* **TASK STATEMENT**
The answer is every line in the data below that contains the word "none".

* **DATA BLOCK**

* * *

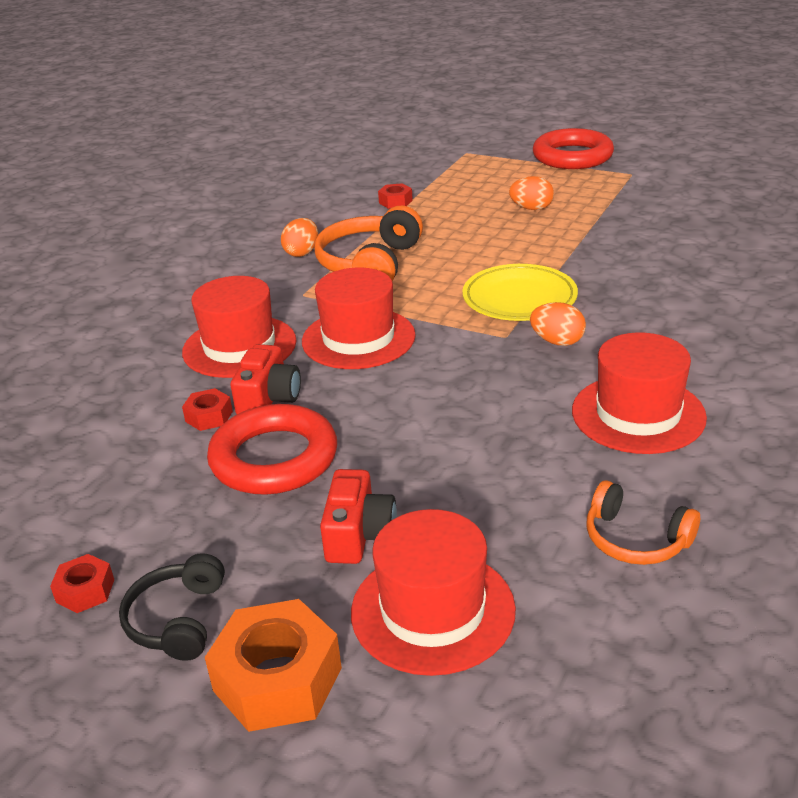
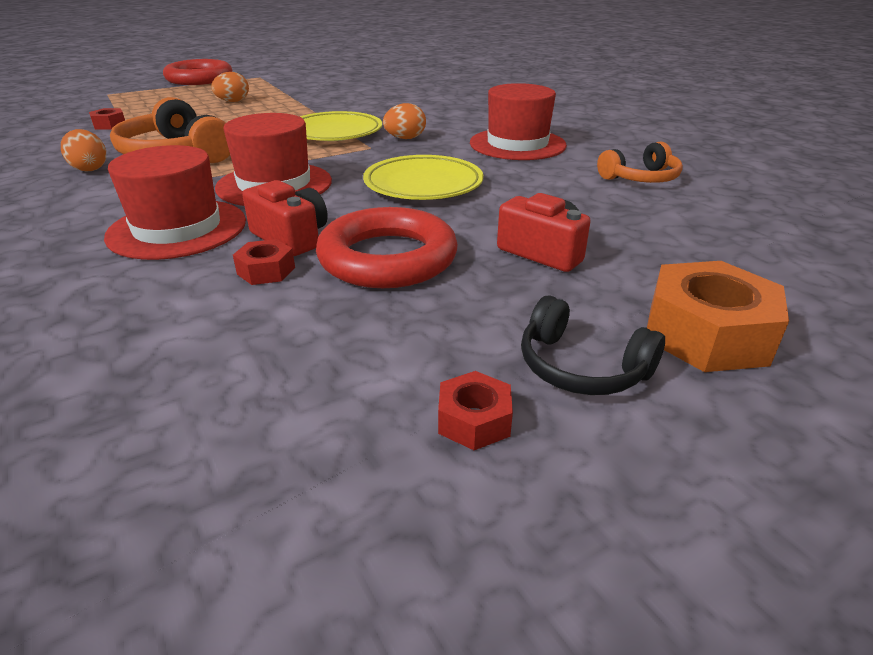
camera: 60 degrees left, 0 degrees up
(432, 610) = (662, 250): red hat -> none
(443, 408) = (423, 185): none -> yellow plate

* * *

* **RESULT BELOW**
(432, 610) = (662, 250): red hat -> none
(443, 408) = (423, 185): none -> yellow plate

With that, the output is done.